Every line below from the one containing "R202: 68k (+5V, N9) -> 100k (+5V, N9)" to the final line must be reproduced exactly, and no other line may appear in the answer.

Exercise materials Start Marker

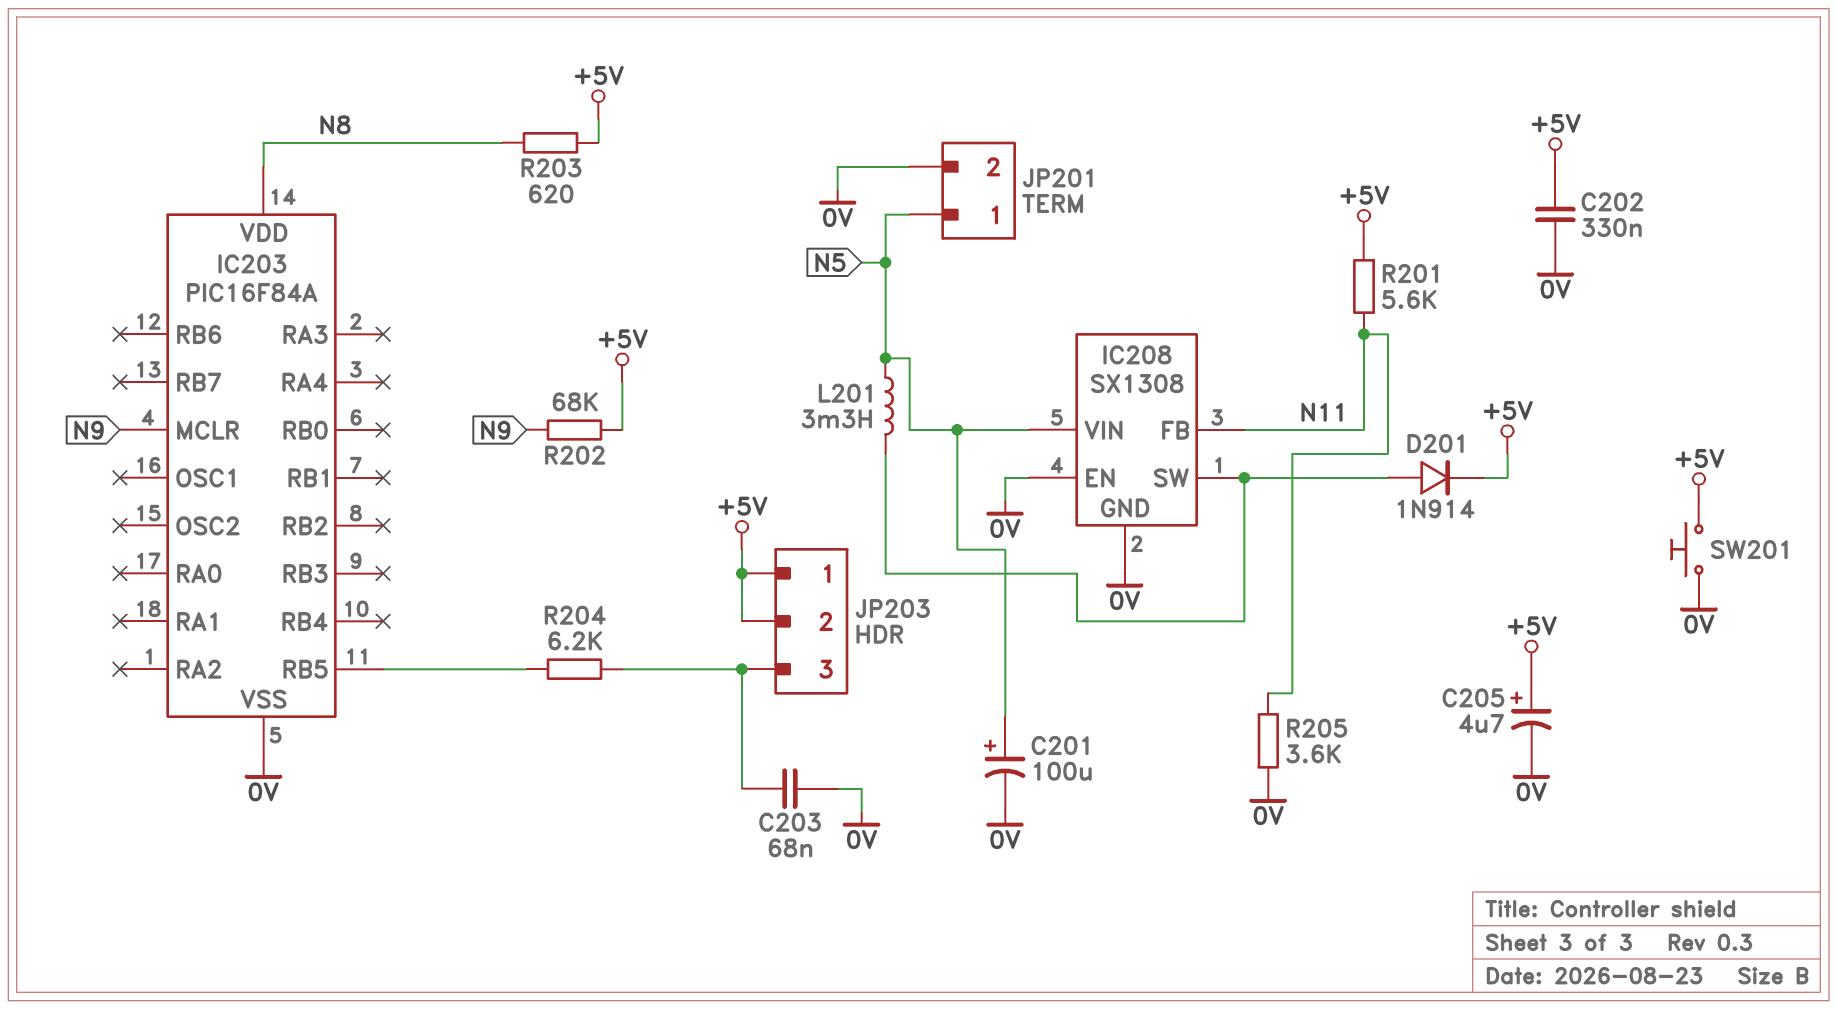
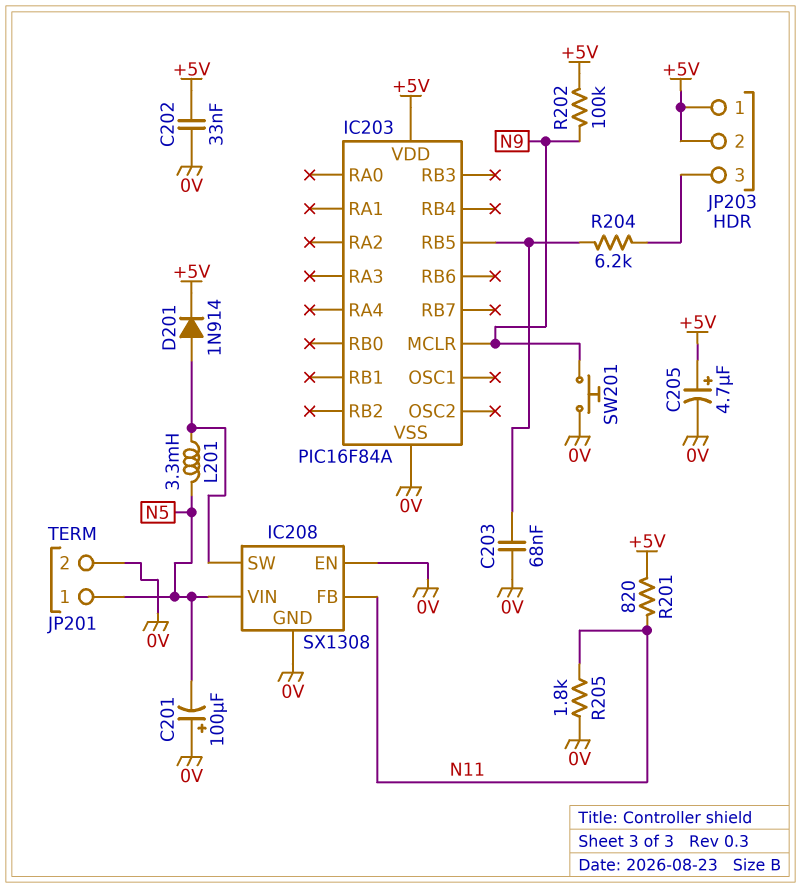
C201: 100uF (plus N5, minus 0V) -> 100uF (plus 0V, minus N5)
C202: 330nF (+5V, 0V) -> 33nF (+5V, 0V)
C203: 68nF (0V, JP203/3) -> 68nF (0V, IC203/RB5)
IC203 pin VDD: N8 -> +5V
R201: 5.6k (+5V, N11) -> 820 (+5V, N11)
R202: 68k (+5V, N9) -> 100k (+5V, N9)
R203: 620 (+5V, N8) -> none
R205: 3.6k (0V, N11) -> 1.8k (0V, N11)
SW201: button (+5V, 0V) -> button (0V, N9)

Exercise materials End Marker

# Response area
R202: 68k (+5V, N9) -> 100k (+5V, N9)
R203: 620 (+5V, N8) -> none
R205: 3.6k (0V, N11) -> 1.8k (0V, N11)
SW201: button (+5V, 0V) -> button (0V, N9)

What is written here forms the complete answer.